**What you will do**
When you reach the line that contains "(350, 229) = (591, 235): orange" in the data below, start reproducing lines exactly, and stop after the line that contains "(228, 171) = (461, 373): orange".

**Dataset records**
━━━━━━
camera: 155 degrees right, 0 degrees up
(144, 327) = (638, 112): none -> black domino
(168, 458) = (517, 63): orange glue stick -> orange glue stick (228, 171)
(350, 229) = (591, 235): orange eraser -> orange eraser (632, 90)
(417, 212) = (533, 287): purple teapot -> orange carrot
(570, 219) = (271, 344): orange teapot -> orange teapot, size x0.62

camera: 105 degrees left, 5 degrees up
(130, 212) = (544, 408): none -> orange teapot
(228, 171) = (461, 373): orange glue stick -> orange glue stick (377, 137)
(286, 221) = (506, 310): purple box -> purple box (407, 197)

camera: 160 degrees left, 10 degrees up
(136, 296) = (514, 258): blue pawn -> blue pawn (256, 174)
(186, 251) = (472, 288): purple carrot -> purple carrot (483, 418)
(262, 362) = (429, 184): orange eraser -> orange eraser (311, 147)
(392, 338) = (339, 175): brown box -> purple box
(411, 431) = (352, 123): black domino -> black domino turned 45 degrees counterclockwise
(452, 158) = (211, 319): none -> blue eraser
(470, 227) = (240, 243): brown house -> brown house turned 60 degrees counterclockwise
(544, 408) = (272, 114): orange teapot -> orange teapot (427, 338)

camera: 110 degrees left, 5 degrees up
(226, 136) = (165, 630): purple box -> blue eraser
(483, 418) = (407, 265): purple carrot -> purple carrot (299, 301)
━━━━━━
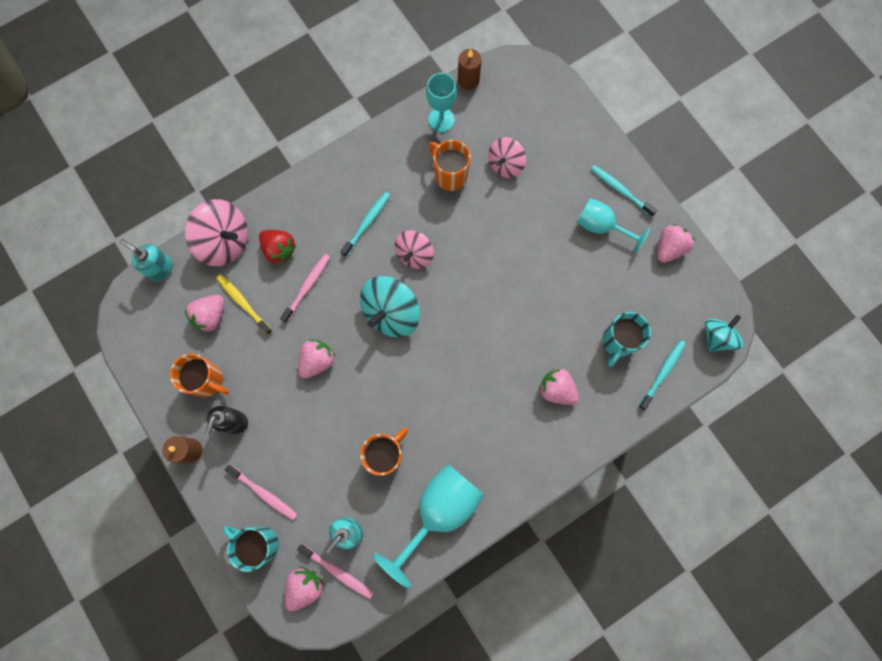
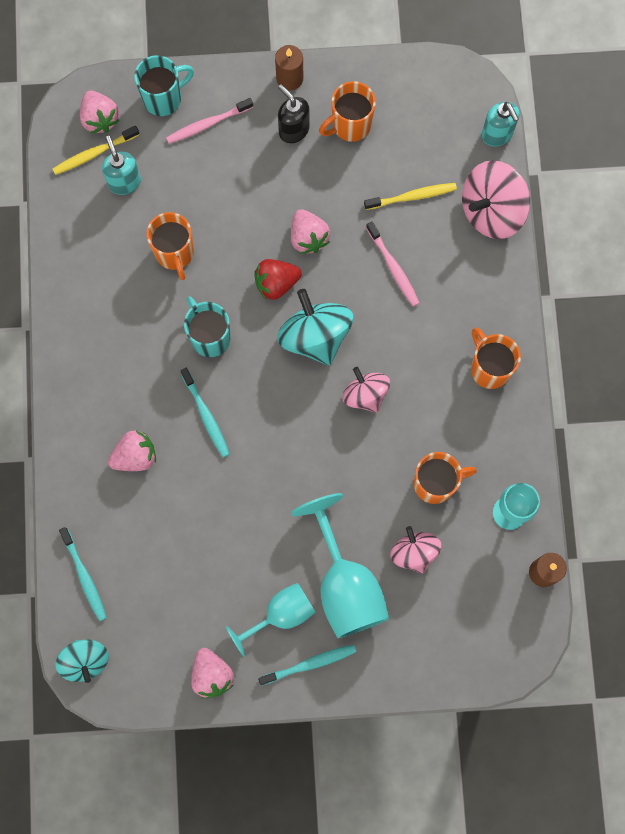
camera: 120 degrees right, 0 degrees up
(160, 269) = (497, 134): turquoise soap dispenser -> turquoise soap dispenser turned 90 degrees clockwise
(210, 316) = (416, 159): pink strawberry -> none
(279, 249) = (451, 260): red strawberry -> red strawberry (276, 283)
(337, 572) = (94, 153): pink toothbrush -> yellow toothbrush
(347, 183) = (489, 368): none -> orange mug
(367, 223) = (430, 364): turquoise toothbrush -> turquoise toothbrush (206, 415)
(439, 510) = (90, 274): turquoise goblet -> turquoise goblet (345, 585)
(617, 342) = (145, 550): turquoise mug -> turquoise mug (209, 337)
━━━━━━
**Result below**
(350, 229) = (591, 235): orange eraser -> orange eraser (632, 90)
(417, 212) = (533, 287): purple teapot -> orange carrot
(570, 219) = (271, 344): orange teapot -> orange teapot, size x0.62

camera: 105 degrees left, 5 degrees up
(130, 212) = (544, 408): none -> orange teapot
(228, 171) = (461, 373): orange glue stick -> orange glue stick (377, 137)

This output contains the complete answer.